[[ Provided data open ]]

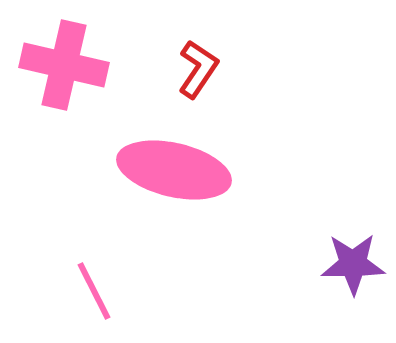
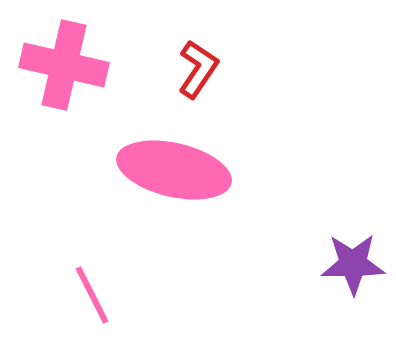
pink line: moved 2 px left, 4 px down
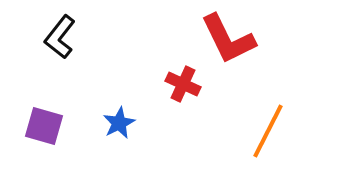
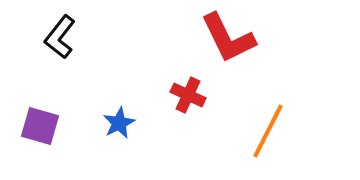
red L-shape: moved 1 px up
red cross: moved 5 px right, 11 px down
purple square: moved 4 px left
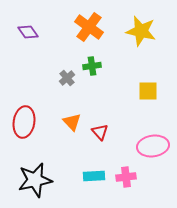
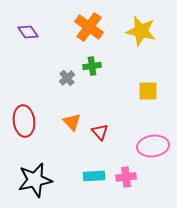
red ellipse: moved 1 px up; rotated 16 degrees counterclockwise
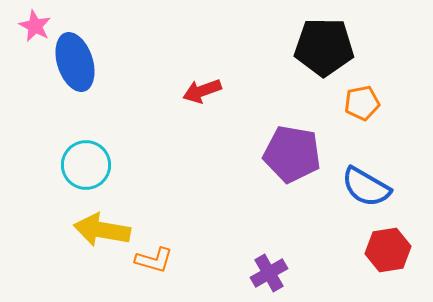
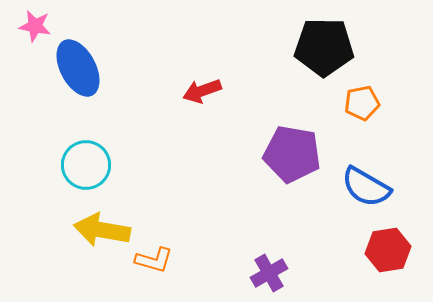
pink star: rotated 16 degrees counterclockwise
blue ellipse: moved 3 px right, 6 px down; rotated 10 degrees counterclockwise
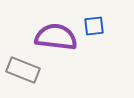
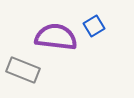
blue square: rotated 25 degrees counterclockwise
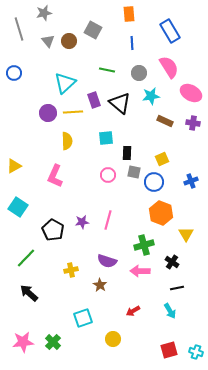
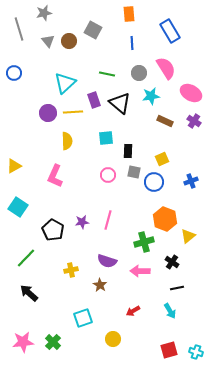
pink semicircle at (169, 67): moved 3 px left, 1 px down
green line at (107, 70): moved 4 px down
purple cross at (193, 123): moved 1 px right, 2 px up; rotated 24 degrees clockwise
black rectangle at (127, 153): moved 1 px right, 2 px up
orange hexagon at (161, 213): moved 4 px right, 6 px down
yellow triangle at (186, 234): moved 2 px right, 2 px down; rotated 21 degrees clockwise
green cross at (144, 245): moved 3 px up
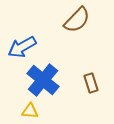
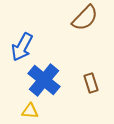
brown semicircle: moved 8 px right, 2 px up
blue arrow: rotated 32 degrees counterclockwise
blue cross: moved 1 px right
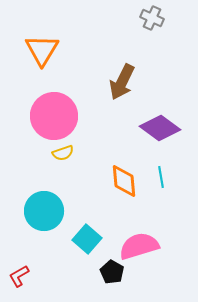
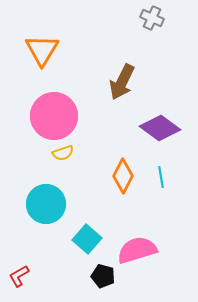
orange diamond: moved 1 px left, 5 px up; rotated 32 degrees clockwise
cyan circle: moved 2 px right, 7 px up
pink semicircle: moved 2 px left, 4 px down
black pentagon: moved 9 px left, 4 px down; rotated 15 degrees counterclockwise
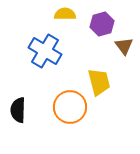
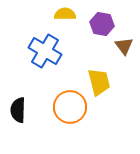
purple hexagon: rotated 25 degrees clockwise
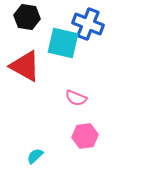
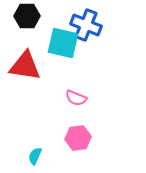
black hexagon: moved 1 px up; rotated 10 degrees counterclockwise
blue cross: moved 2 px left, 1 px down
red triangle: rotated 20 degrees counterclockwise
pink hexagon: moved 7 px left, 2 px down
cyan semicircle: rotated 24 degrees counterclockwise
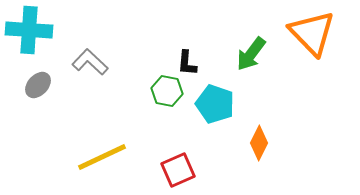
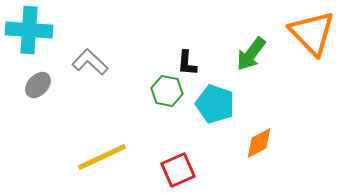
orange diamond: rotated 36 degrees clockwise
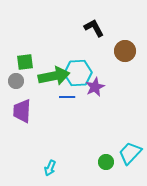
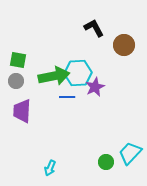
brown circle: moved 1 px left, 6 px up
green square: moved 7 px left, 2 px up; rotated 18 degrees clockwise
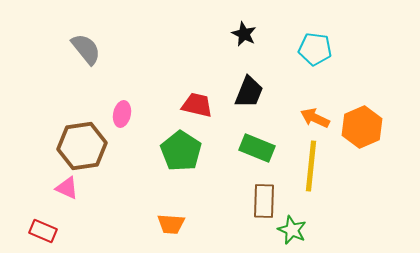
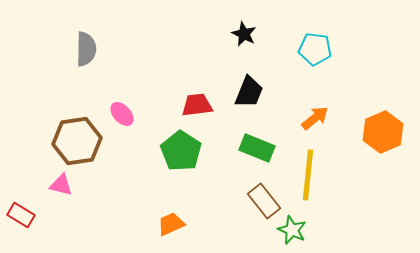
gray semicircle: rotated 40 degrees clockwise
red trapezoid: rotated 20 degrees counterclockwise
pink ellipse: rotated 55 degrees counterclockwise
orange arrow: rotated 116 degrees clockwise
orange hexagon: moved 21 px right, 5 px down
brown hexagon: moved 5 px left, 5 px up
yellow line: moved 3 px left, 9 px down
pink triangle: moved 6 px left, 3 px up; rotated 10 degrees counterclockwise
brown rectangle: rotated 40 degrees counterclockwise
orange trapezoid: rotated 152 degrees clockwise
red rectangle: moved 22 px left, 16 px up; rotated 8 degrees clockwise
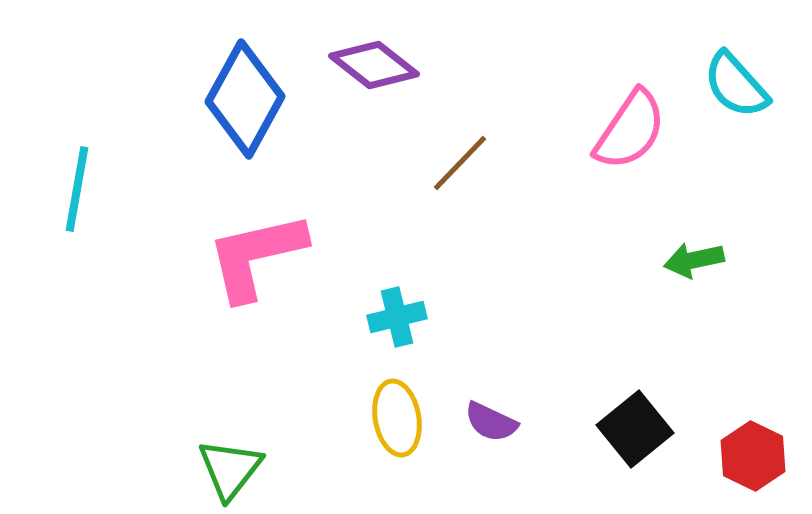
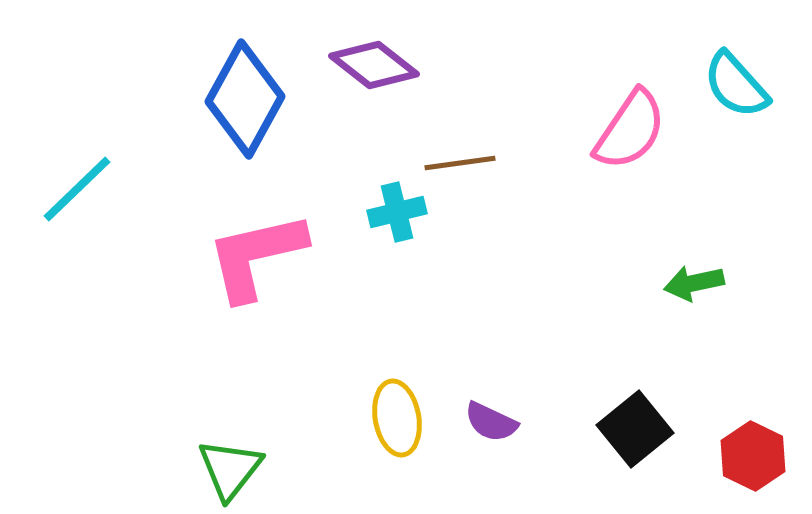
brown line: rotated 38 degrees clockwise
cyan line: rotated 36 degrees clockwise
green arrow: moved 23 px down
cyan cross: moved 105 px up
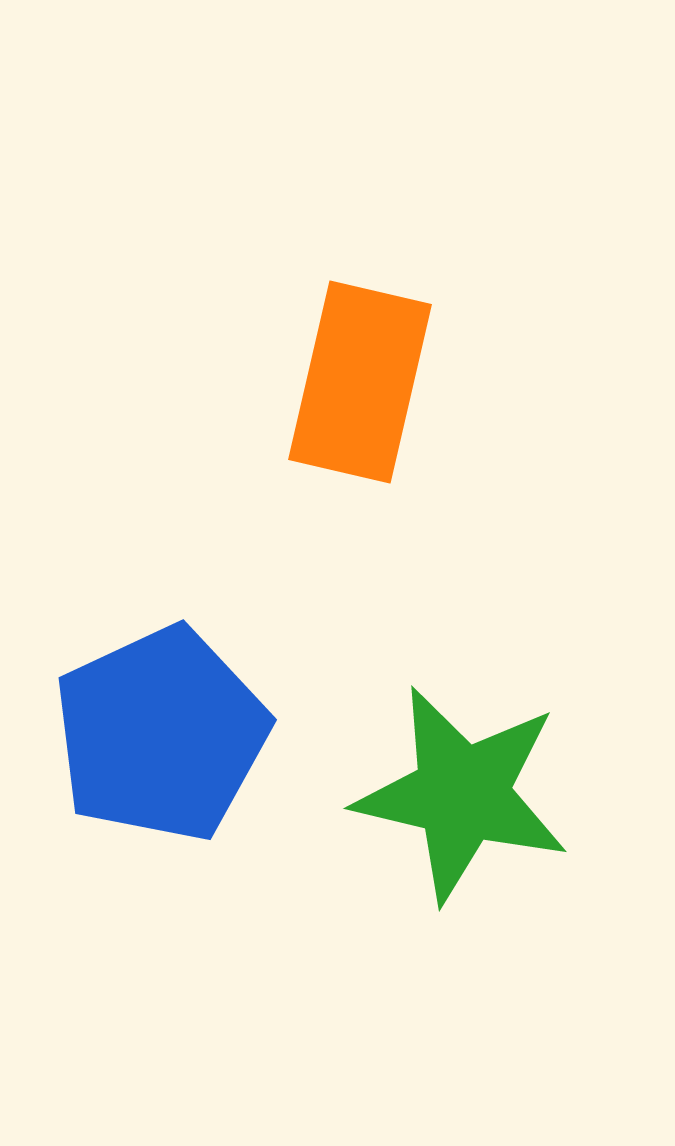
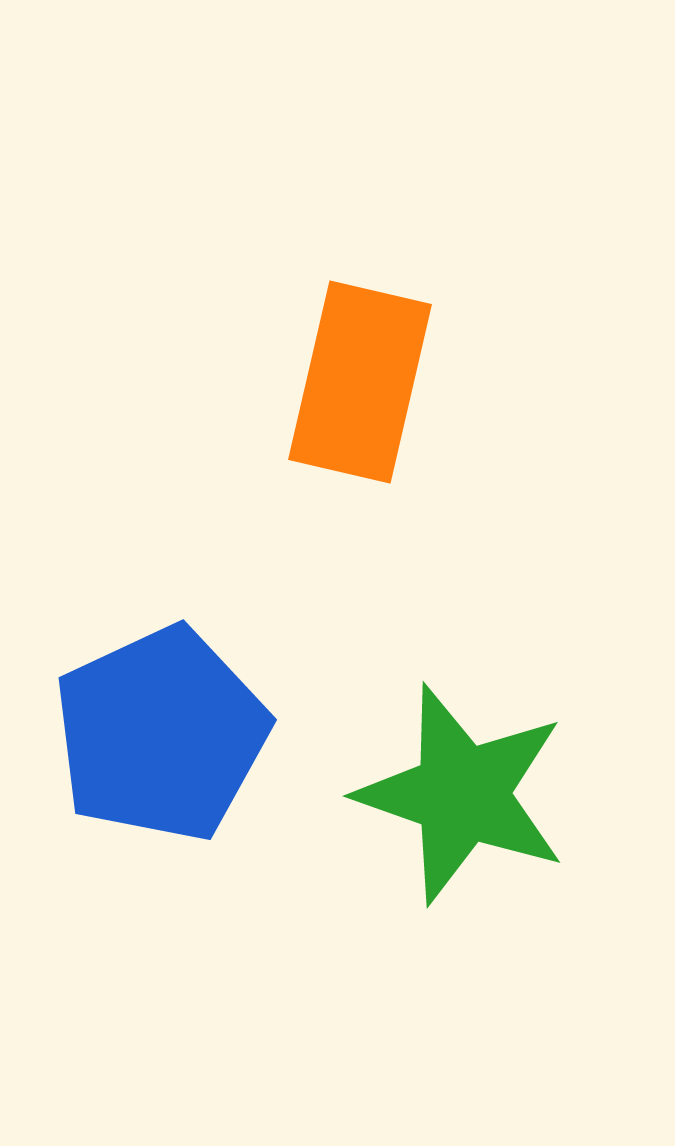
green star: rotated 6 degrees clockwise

[[ Provided data closed ]]
[[ Provided data open ]]

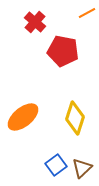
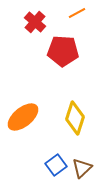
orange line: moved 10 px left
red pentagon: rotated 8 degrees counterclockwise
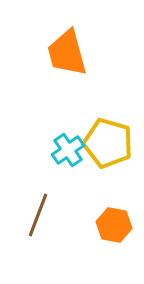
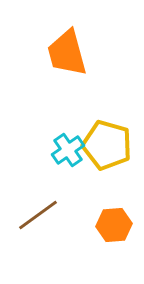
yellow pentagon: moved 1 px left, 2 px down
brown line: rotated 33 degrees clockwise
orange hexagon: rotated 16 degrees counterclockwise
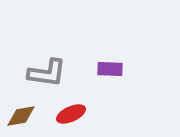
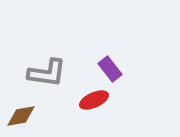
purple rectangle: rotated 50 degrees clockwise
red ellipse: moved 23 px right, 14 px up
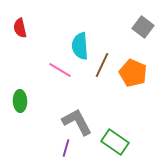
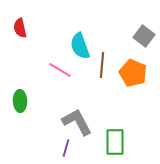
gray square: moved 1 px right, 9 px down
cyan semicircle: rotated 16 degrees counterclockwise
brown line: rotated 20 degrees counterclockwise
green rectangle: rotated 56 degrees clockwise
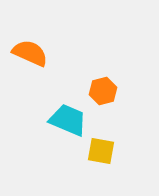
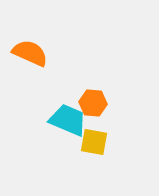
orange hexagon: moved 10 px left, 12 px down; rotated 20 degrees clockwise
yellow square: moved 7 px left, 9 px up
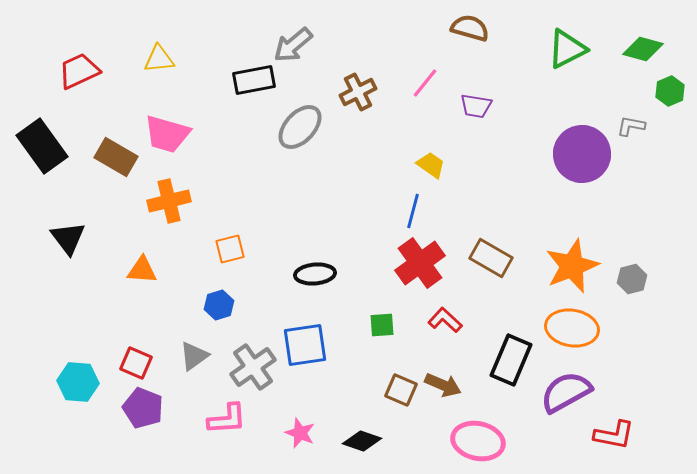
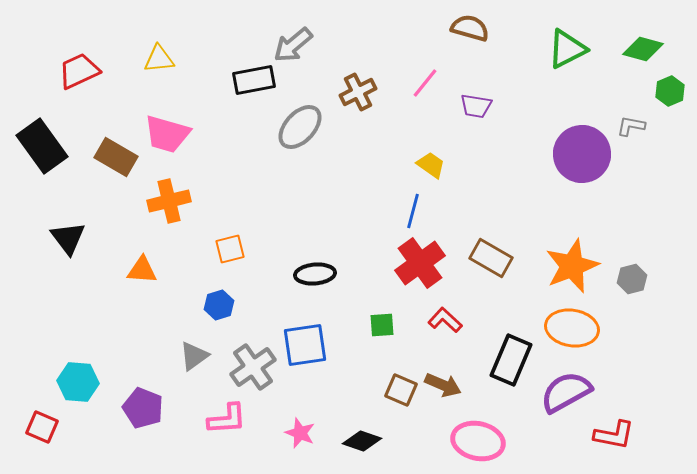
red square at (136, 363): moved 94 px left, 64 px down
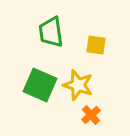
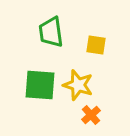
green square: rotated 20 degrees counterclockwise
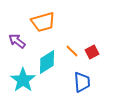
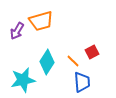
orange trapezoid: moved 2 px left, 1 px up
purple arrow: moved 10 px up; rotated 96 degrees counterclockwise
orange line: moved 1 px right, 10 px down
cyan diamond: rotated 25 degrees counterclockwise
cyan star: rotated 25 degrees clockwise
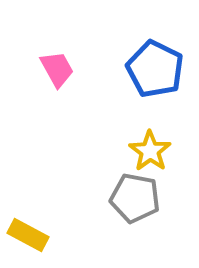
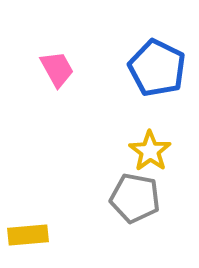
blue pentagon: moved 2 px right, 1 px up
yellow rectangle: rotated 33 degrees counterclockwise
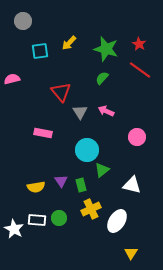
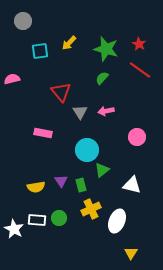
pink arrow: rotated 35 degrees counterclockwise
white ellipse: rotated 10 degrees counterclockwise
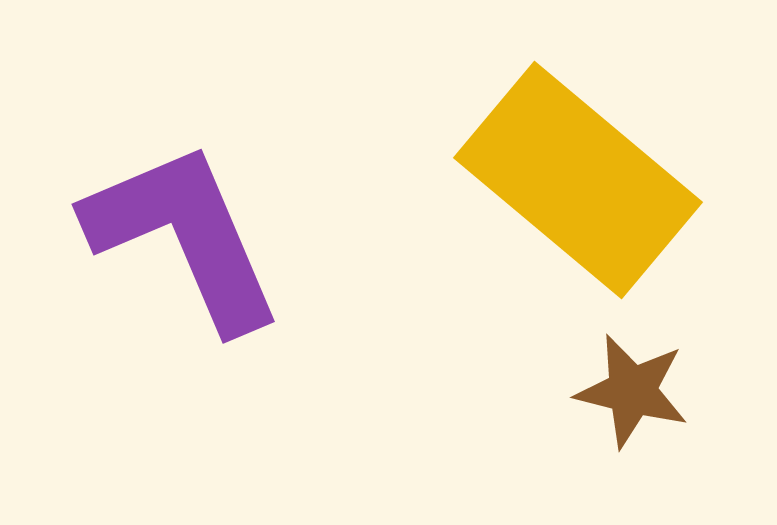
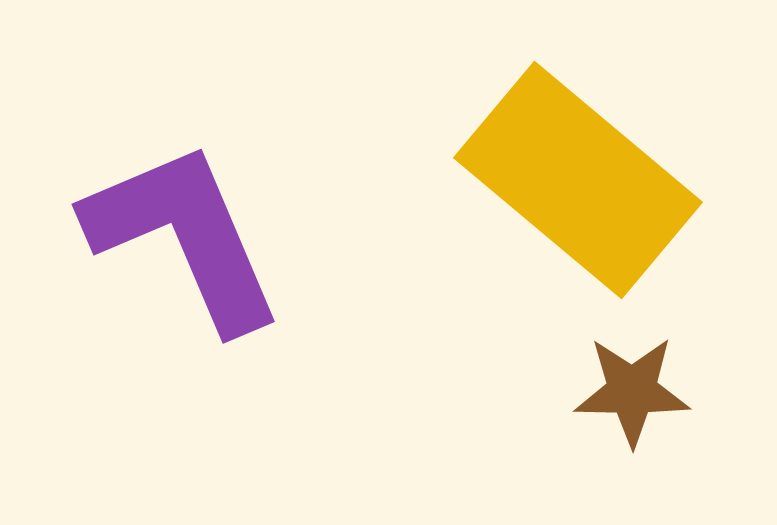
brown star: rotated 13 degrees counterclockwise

[[ Provided data closed ]]

### Work order
With the pictures omitted, copy the entries above exactly from the line containing "purple square: moved 4 px left" through the line containing "green line at (107, 70): moved 4 px down", both lines included.

### Task result
purple square: moved 4 px left
red ellipse: moved 1 px up; rotated 16 degrees counterclockwise
pink star: rotated 16 degrees counterclockwise
blue ellipse: moved 3 px right, 6 px down; rotated 10 degrees counterclockwise
blue square: rotated 25 degrees counterclockwise
pink semicircle at (169, 67): moved 3 px left, 1 px down
green line at (107, 70): moved 4 px down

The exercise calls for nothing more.